- **WORK REQUIRED**
Keep the wording of each record exactly the same when you repeat it, and leave out pictures.

(Data excerpts)
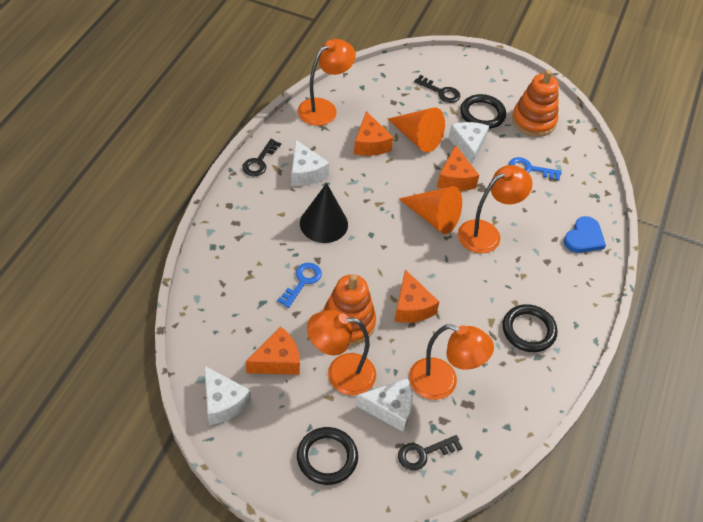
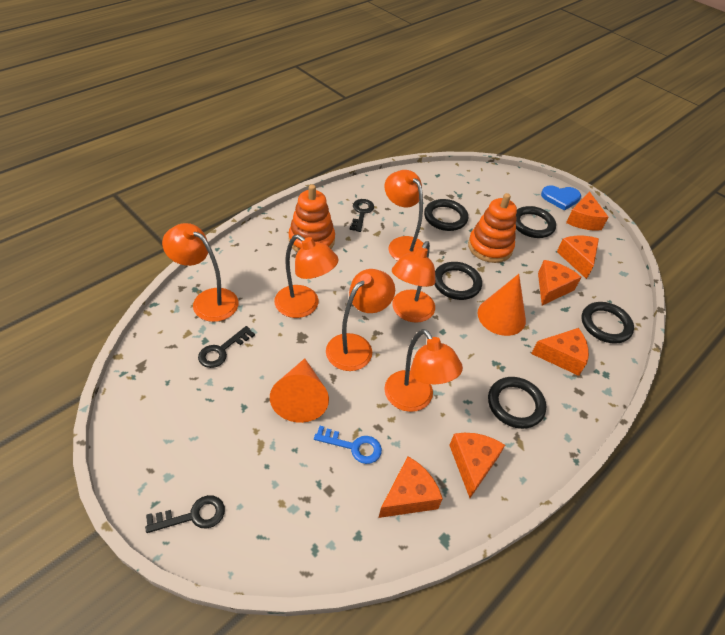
black cone: 1 -> 0
black ring: 3 -> 5
blue key: 2 -> 1
orange cheese: 4 -> 6
orange lamp: 4 -> 6
white cheese: 4 -> 0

- **SOLVED EXERCISE**
black cone: 1 -> 0
black ring: 3 -> 5
blue key: 2 -> 1
orange cheese: 4 -> 6
orange lamp: 4 -> 6
white cheese: 4 -> 0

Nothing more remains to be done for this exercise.